- _What is expected_: Exclude any images and output the remaining records exactly.

*** Study material

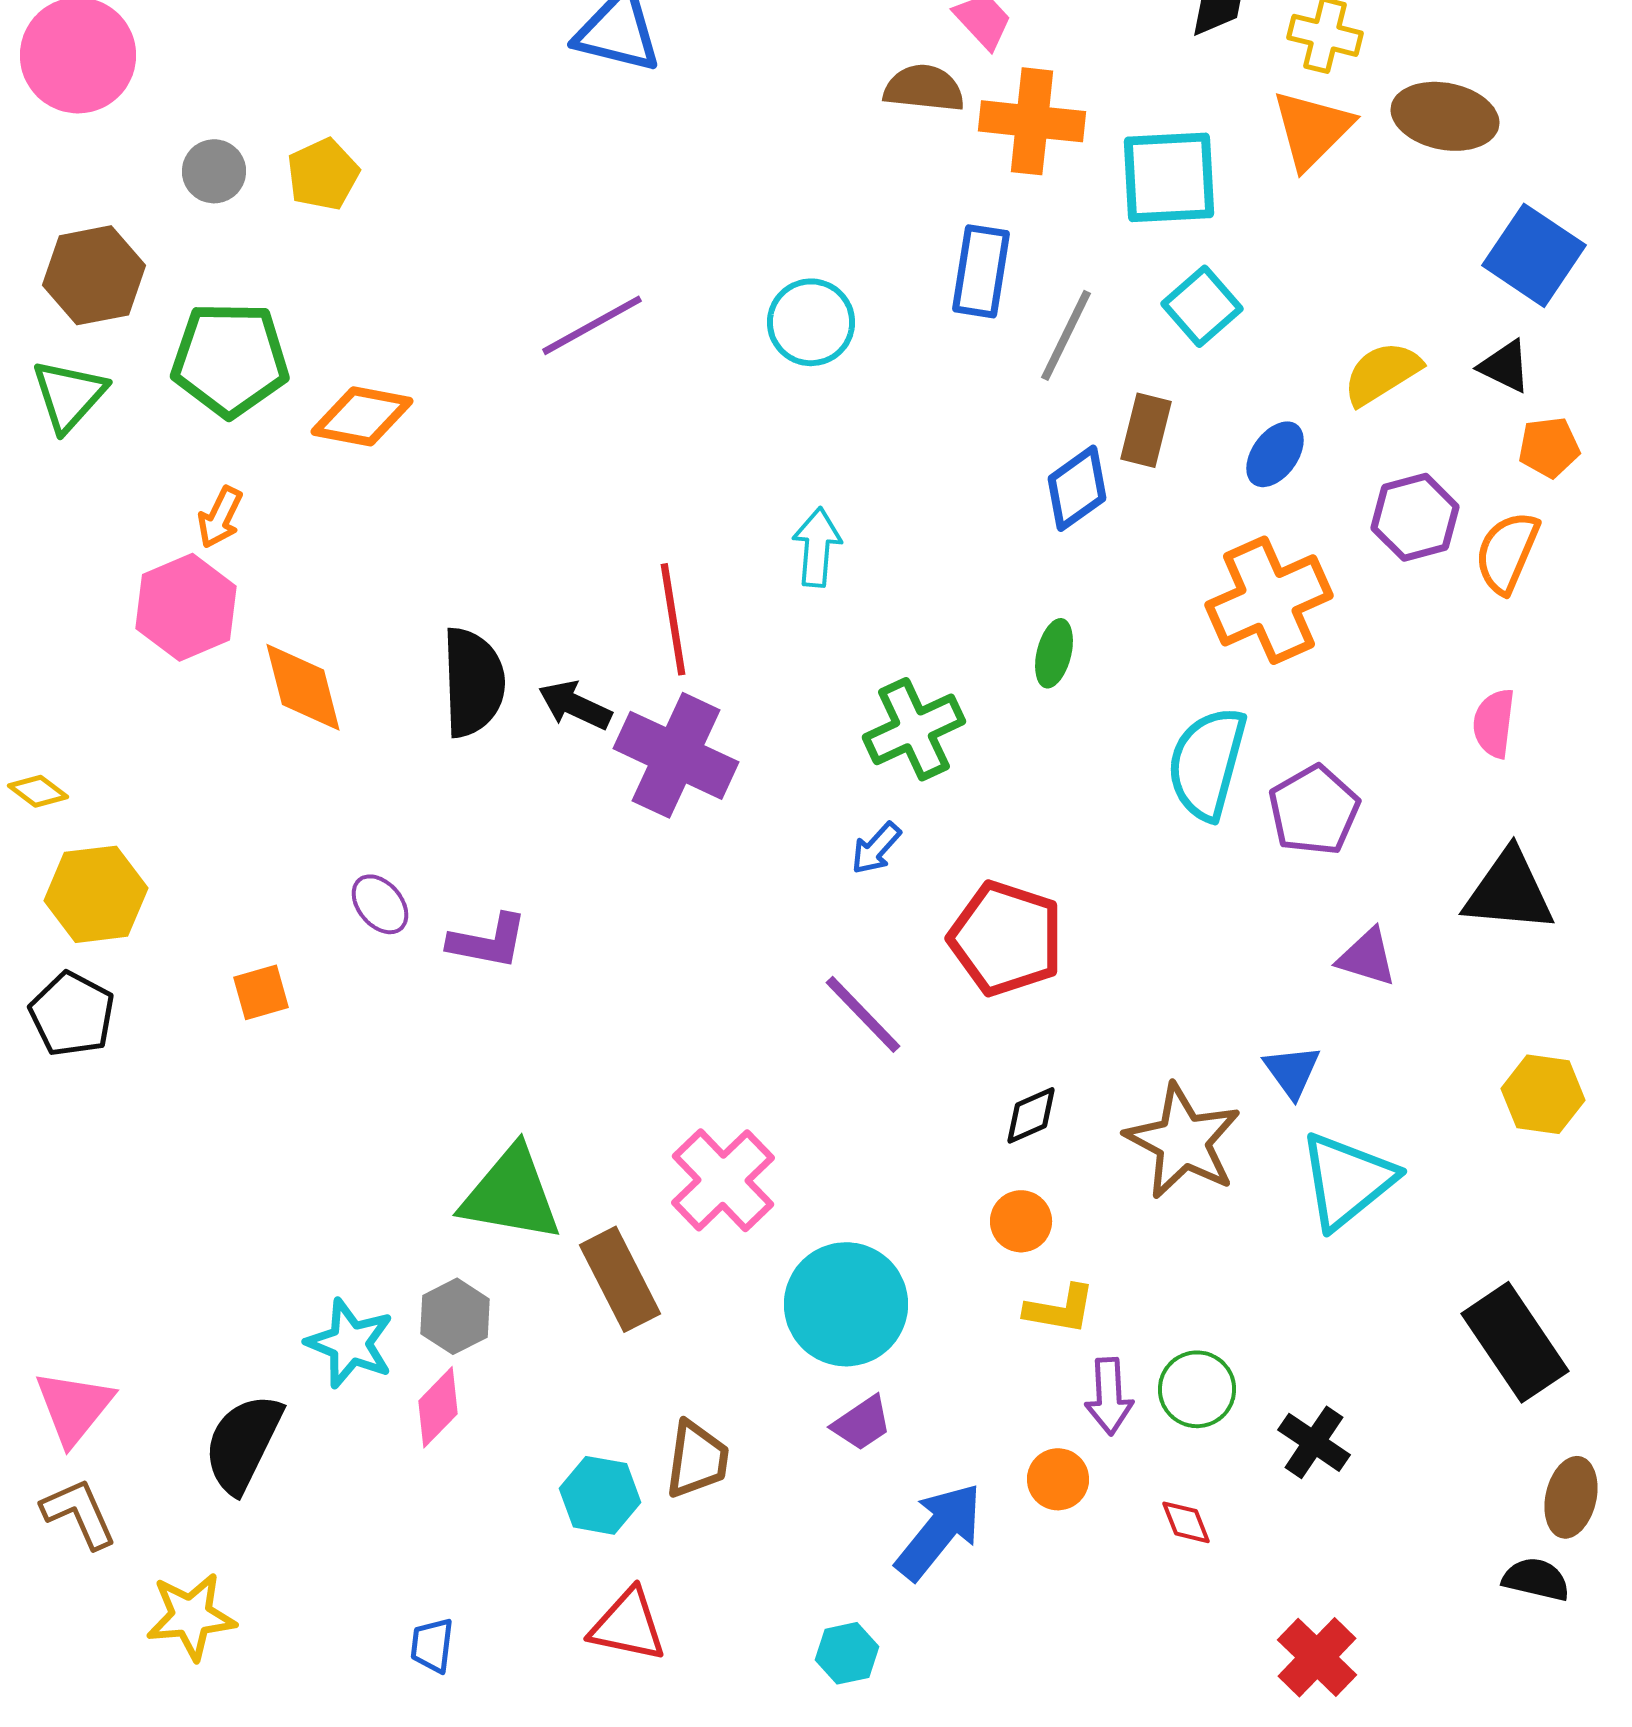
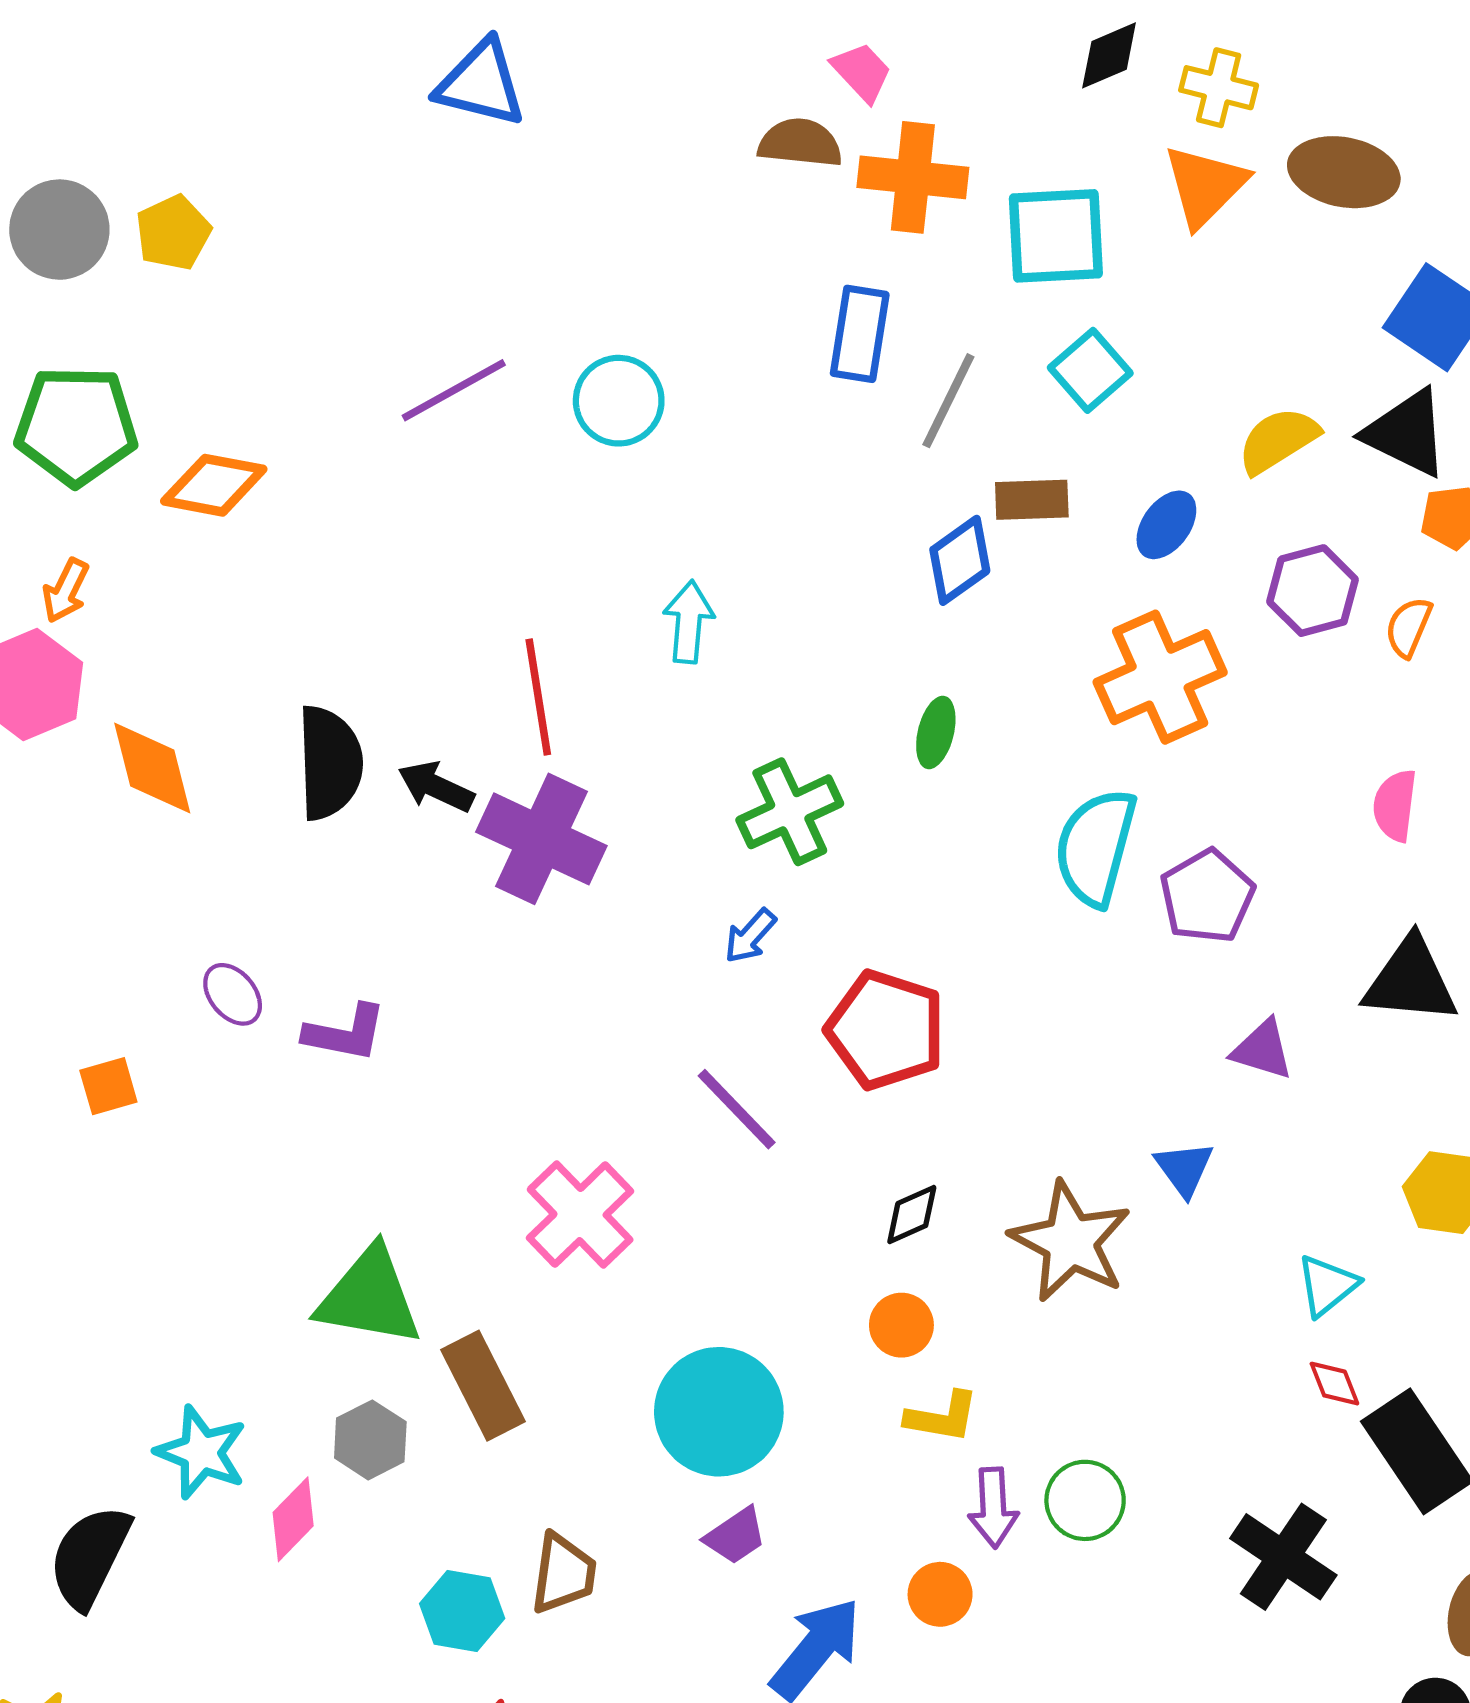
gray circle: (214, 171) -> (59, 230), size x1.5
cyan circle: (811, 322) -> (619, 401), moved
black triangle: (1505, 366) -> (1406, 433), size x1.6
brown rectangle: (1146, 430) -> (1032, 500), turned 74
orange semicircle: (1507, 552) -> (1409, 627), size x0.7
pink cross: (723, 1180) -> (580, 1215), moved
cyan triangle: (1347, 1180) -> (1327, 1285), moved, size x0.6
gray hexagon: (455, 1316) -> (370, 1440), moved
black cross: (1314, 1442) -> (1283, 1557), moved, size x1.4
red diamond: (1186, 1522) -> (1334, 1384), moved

******

- _Written solution_:
gray circle: (214, 171) -> (59, 230), size x1.5
cyan circle: (811, 322) -> (619, 401), moved
black triangle: (1505, 366) -> (1406, 433), size x1.6
brown rectangle: (1146, 430) -> (1032, 500), turned 74
orange semicircle: (1507, 552) -> (1409, 627), size x0.7
pink cross: (723, 1180) -> (580, 1215), moved
cyan triangle: (1347, 1180) -> (1327, 1285), moved, size x0.6
gray hexagon: (455, 1316) -> (370, 1440), moved
black cross: (1314, 1442) -> (1283, 1557), moved, size x1.4
red diamond: (1186, 1522) -> (1334, 1384), moved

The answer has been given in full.